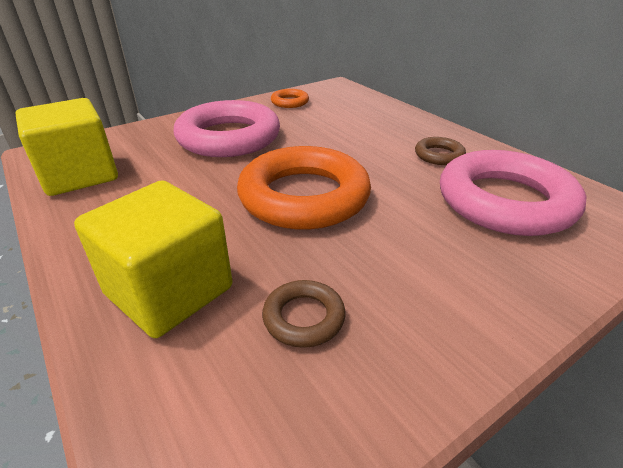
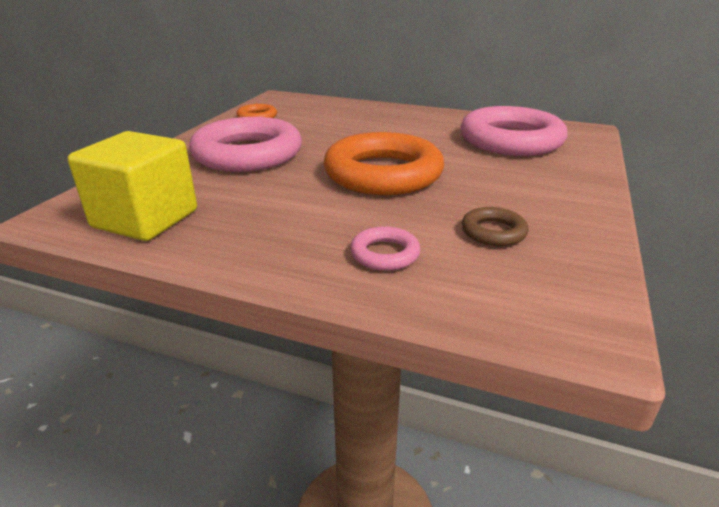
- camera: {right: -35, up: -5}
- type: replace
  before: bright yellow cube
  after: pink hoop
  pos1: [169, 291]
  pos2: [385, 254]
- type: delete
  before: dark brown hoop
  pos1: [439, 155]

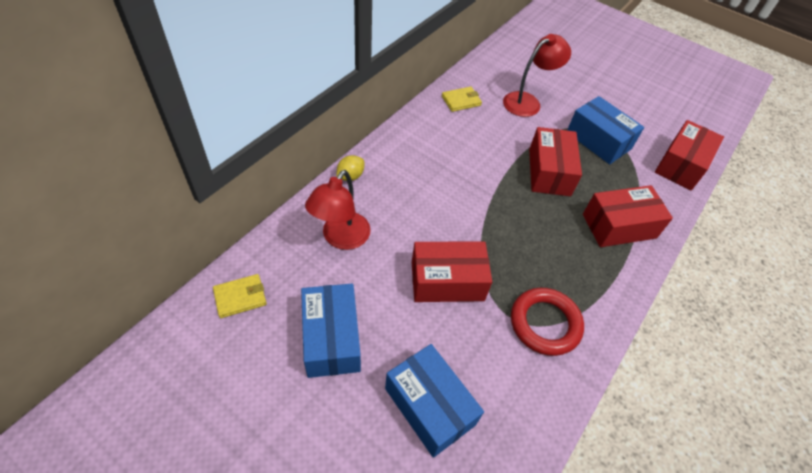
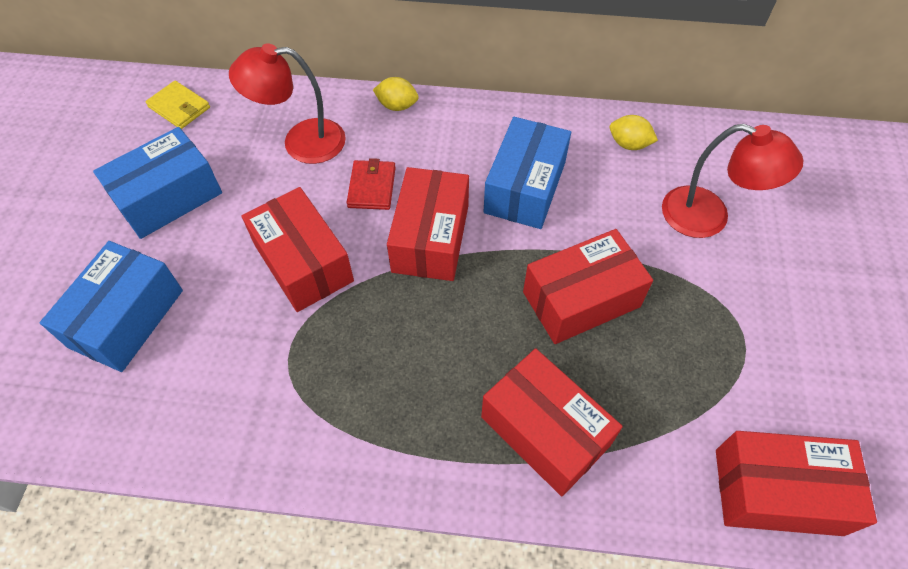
- camera: {right: 65, up: 5}
- type: insert
  after: crimson billfold
  pos2: [372, 187]
- type: insert
  after: crimson parcel
  pos2: [431, 238]
- type: move
  before: blue parcel
  pos1: [598, 140]
  pos2: [525, 187]
- type: replace
  before: bright yellow billfold
  after: bright yellow citrus fruit
  pos1: [461, 101]
  pos2: [629, 144]
- type: delete
  before: crimson hoop
  pos1: [545, 323]

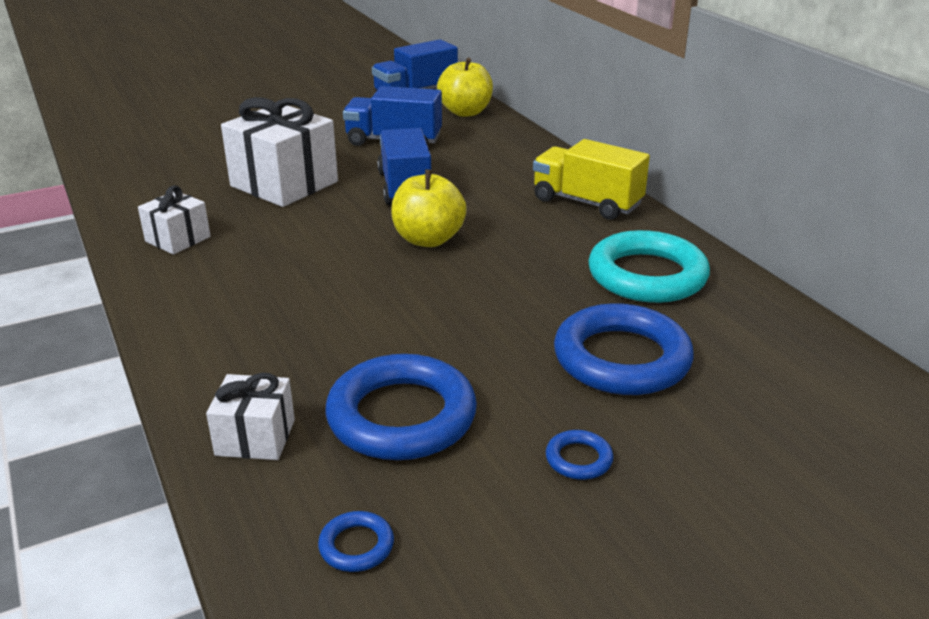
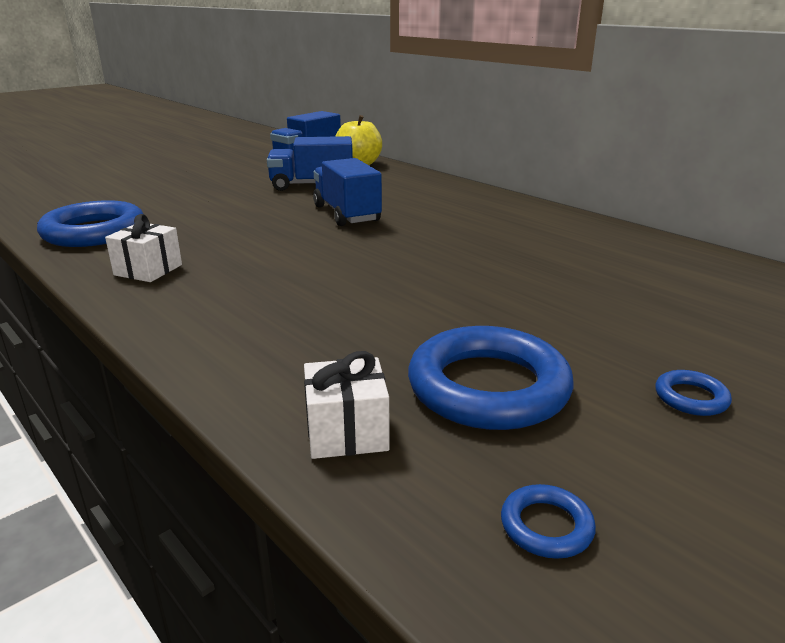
- camera: {right: -15, up: -5}
- type: move
  before: blue hoop
  pos1: [621, 358]
  pos2: [94, 232]
- type: delete
  before: snow-white present
  pos1: [284, 184]
- type: delete
  before: bright yellow apple fruit
  pos1: [428, 239]
- type: delete
  before: bright yellow toy truck
  pos1: [587, 202]
- type: delete
  before: aqua hoop
  pos1: [647, 275]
================================
WHAT TO WORK ON: Task for the records above: copy every line in which the word "fruit" occurs.

ANSWER TO THIS PROBLEM:
  after: bright yellow citrus fruit
  before: bright yellow apple fruit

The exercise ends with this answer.